→ Exercise materials:
-----
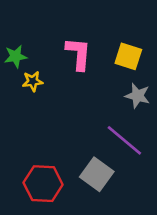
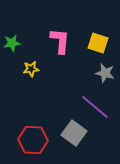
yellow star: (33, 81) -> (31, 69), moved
-----
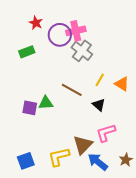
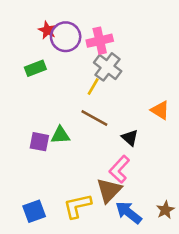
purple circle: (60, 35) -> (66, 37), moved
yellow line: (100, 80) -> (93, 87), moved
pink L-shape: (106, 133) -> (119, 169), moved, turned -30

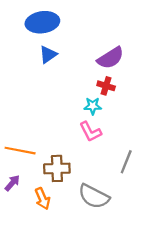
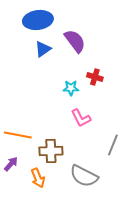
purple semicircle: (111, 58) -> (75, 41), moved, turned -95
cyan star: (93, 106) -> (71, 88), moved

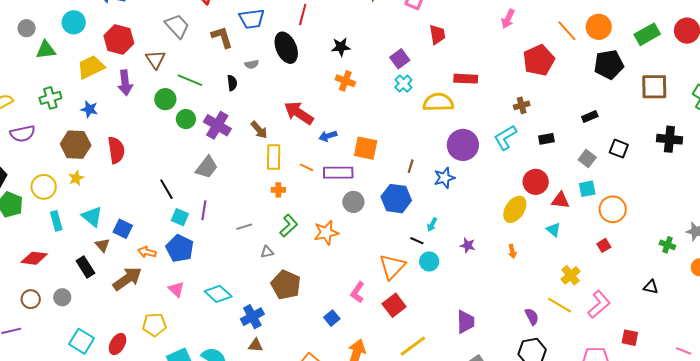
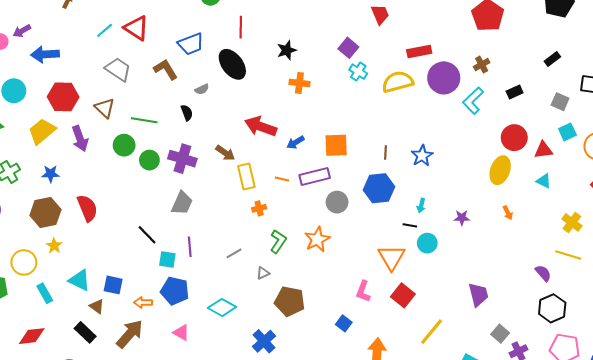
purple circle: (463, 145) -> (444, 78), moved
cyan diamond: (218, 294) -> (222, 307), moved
-----
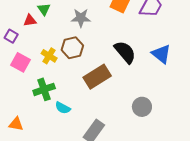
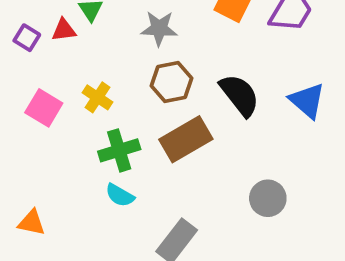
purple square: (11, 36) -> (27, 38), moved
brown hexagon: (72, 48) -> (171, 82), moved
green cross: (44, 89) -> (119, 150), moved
-----
→ Exercise requirements: Your answer should be the lines of the material above that include "purple".

→ Answer to this problem:
purple circle: (60, 35) -> (66, 37), moved
purple semicircle: (111, 58) -> (75, 41), moved, turned -95
purple circle: (463, 145) -> (444, 78), moved
purple square: (11, 36) -> (27, 38), moved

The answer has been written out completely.